--- TASK INSTRUCTIONS ---
In the copy, include no pictures. Reproduce the rest of the entries exactly.

--- INFORMATION ---
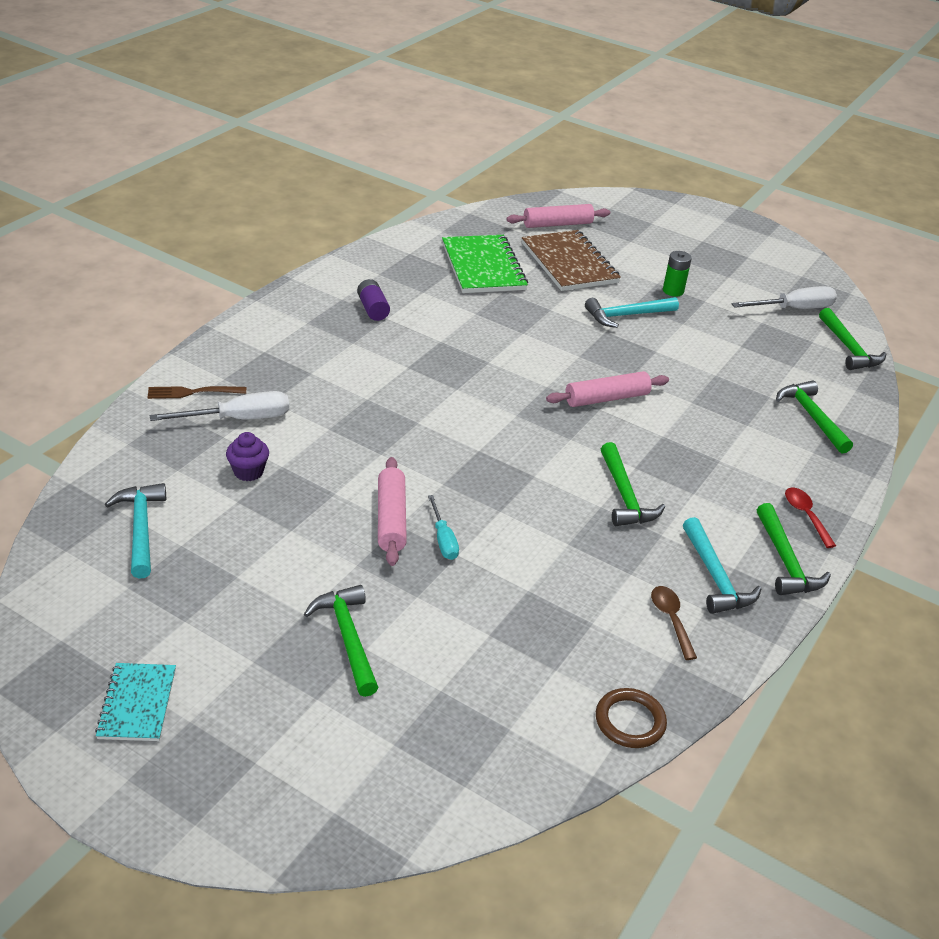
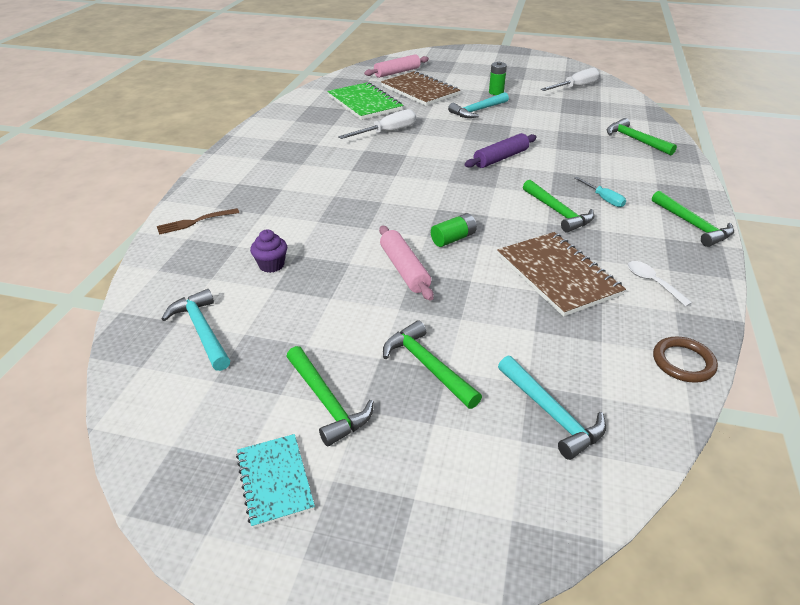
camera: 15 degrees left, 0 degrees up
(239, 419) = (243, 231): white screwdriver -> white screwdriver (387, 132)
(373, 309) = (303, 141): purple battery -> none
(443, 539) = (453, 273): turquoise screwdriver -> turquoise screwdriver (603, 199)
(472, 496) = (453, 239): none -> green battery
(563, 577) = (557, 275): none -> brown notebook
(606, 398) = (500, 158): pink rolling pin -> purple rolling pin
(671, 619) = (652, 282): brown spoon -> white spoon
(715, 577) = (657, 247): turquoise hammer -> turquoise hammer (551, 413)
(805, 515) = (681, 195): red spoon -> none
(848, 348) = (624, 100): green hammer -> green hammer (327, 402)

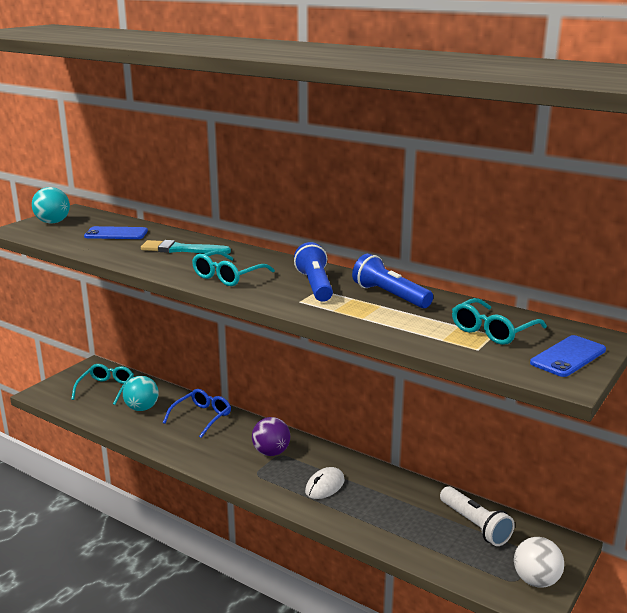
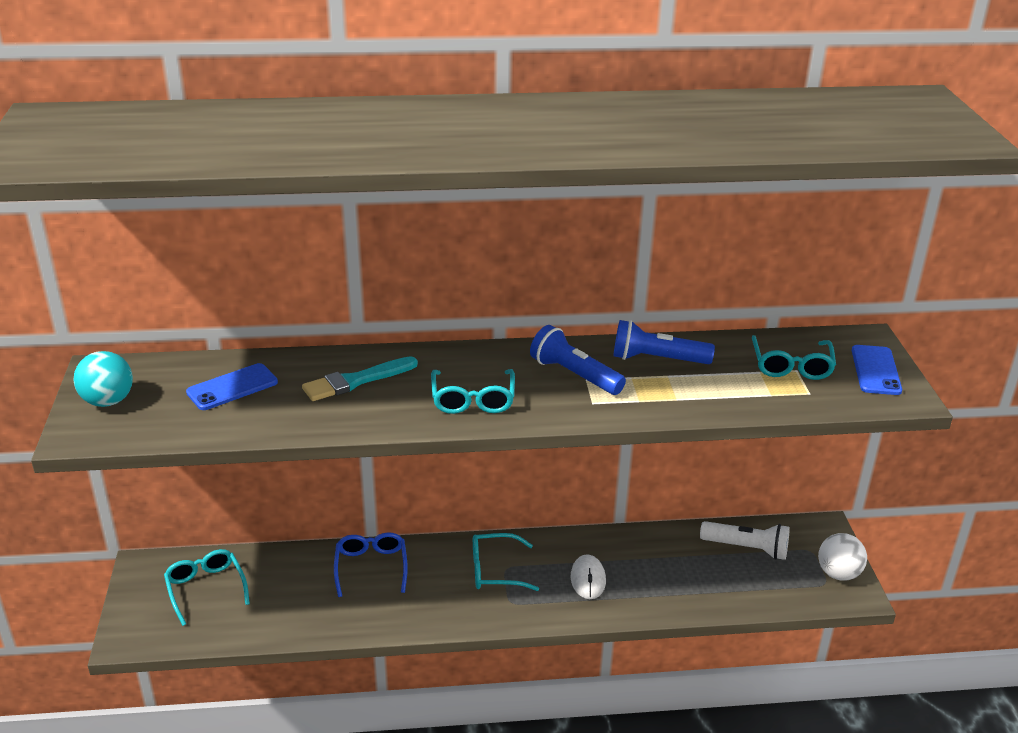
camera: 40 degrees left, 10 degrees up
(142, 408) = (287, 591): turquoise ball -> none
(271, 452) = (495, 570): purple ball -> turquoise glasses

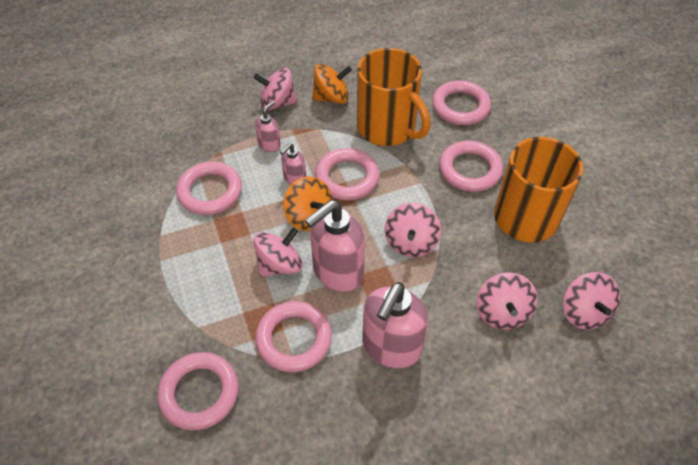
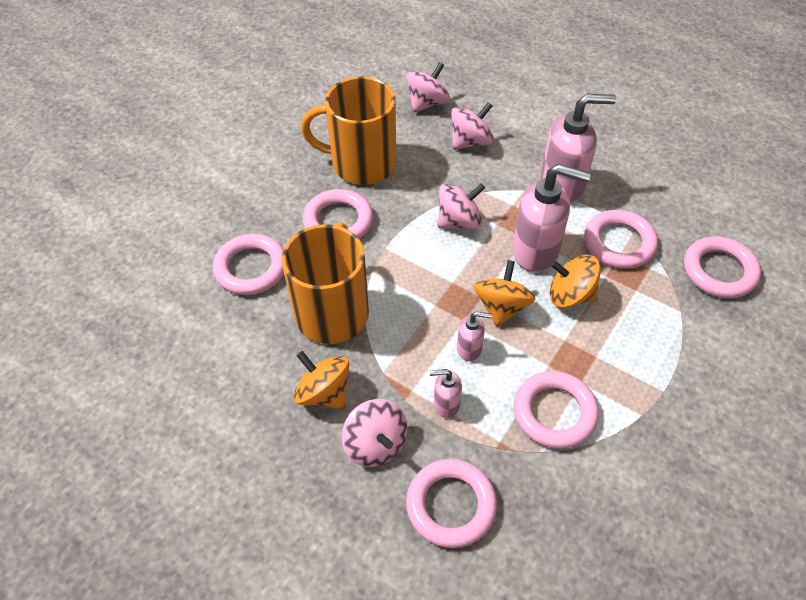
camera: 125 degrees left, 0 degrees up
(280, 265) = (570, 295): pink spinning top -> orange spinning top
(347, 178) = (429, 306): pink ring -> pink ring (451, 505)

--- OUTPUT FOR THIS EXERCISE ---
camera: 15 degrees left, 0 degrees up
(239, 419) = (243, 231): white screwdriver -> white screwdriver (387, 132)
(373, 309) = (303, 141): purple battery -> none
(443, 539) = (453, 273): turquoise screwdriver -> turquoise screwdriver (603, 199)
(472, 496) = (453, 239): none -> green battery
(563, 577) = (557, 275): none -> brown notebook
(606, 398) = (500, 158): pink rolling pin -> purple rolling pin
(671, 619) = (652, 282): brown spoon -> white spoon
(715, 577) = (657, 247): turquoise hammer -> turquoise hammer (551, 413)
(805, 515) = (681, 195): red spoon -> none
(848, 348) = (624, 100): green hammer -> green hammer (327, 402)

camera: 40 degrees left, 10 degrees up
(142, 408) = (287, 591): turquoise ball -> none
(271, 452) = (495, 570): purple ball -> turquoise glasses

camera: 125 degrees left, 0 degrees up
(280, 265) = (570, 295): pink spinning top -> orange spinning top
(347, 178) = (429, 306): pink ring -> pink ring (451, 505)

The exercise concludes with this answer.